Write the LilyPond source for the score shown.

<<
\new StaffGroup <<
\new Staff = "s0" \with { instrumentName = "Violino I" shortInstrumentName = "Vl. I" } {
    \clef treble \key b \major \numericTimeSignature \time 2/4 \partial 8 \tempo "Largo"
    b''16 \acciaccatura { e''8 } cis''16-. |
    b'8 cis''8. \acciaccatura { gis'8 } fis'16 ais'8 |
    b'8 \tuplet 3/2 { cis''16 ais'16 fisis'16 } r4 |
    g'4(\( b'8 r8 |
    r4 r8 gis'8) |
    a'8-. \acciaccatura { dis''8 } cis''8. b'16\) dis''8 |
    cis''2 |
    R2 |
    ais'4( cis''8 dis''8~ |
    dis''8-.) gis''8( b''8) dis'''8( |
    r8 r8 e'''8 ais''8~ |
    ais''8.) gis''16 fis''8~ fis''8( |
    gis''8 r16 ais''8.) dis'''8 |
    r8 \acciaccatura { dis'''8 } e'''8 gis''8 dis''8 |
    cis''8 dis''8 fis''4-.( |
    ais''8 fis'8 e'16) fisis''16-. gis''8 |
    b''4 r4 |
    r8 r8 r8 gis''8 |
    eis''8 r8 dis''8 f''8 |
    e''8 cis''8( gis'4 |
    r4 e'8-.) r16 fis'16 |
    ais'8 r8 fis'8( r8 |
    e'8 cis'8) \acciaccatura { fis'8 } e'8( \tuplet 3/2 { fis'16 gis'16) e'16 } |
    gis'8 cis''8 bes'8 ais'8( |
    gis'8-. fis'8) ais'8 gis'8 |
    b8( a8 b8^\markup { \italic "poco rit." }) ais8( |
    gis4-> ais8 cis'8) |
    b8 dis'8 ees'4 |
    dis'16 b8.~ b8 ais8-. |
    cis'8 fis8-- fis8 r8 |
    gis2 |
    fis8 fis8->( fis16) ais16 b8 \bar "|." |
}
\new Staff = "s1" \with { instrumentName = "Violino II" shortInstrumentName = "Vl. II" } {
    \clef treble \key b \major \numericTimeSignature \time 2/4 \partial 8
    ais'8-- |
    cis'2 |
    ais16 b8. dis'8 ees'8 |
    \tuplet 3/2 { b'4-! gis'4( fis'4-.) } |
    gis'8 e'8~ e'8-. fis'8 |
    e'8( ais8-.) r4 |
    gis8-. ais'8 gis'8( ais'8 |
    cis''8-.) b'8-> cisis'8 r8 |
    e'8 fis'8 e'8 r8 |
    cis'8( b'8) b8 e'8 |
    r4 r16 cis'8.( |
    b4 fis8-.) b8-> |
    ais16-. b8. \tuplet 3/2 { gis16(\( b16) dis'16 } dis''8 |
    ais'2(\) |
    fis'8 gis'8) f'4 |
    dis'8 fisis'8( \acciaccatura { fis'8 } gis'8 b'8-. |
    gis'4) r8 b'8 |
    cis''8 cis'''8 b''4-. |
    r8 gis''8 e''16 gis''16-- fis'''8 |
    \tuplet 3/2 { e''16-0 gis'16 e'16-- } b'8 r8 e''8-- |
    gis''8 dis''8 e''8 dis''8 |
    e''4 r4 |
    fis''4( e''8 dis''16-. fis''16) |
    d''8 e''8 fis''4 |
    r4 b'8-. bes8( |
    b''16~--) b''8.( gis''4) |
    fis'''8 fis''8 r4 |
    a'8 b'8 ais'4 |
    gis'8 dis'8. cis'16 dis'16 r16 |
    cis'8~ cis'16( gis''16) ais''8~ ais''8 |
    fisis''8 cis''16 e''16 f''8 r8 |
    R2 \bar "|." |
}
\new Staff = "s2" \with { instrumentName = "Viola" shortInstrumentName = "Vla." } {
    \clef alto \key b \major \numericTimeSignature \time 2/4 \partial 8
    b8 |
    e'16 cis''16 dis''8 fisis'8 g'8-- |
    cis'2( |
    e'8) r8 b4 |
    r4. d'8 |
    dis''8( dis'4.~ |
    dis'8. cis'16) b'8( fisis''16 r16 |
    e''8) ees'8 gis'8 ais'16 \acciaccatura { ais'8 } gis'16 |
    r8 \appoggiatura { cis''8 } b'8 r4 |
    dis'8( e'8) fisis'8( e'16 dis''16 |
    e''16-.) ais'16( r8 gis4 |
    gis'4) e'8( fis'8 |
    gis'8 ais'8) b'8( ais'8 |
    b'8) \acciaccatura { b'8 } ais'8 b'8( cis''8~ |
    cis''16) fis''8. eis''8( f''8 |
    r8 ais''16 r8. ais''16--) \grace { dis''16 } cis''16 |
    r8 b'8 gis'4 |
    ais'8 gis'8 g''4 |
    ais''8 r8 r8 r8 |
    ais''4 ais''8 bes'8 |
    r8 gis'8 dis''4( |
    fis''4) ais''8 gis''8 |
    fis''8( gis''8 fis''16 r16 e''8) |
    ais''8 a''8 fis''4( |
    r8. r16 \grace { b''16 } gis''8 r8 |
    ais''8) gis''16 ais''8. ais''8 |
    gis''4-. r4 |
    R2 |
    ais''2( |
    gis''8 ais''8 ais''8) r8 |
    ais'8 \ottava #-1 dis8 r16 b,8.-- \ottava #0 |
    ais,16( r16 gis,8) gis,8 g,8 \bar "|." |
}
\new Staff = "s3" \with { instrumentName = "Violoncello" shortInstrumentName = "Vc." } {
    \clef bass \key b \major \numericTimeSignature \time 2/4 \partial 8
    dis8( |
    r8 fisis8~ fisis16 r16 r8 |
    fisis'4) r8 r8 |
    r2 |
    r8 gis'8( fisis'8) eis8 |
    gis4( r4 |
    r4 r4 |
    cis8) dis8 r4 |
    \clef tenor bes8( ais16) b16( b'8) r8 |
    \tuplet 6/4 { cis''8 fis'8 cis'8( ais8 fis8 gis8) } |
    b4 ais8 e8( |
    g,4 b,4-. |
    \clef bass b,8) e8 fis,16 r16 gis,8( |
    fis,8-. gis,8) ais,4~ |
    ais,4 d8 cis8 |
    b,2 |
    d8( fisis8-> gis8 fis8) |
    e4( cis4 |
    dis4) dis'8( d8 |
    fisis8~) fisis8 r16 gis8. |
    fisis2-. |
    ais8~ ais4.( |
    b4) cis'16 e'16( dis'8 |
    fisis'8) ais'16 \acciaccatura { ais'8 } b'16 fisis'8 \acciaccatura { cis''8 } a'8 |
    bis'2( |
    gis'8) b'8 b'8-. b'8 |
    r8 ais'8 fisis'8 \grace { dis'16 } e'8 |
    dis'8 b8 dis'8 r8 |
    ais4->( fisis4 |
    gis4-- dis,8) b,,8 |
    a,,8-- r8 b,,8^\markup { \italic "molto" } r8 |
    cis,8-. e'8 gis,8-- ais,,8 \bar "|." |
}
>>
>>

________________

Count the lines in the entries that contain the string "acciaccatura", treating uppercase and lowercase as different. Reply with the number alone.

### [Answer to this task]
9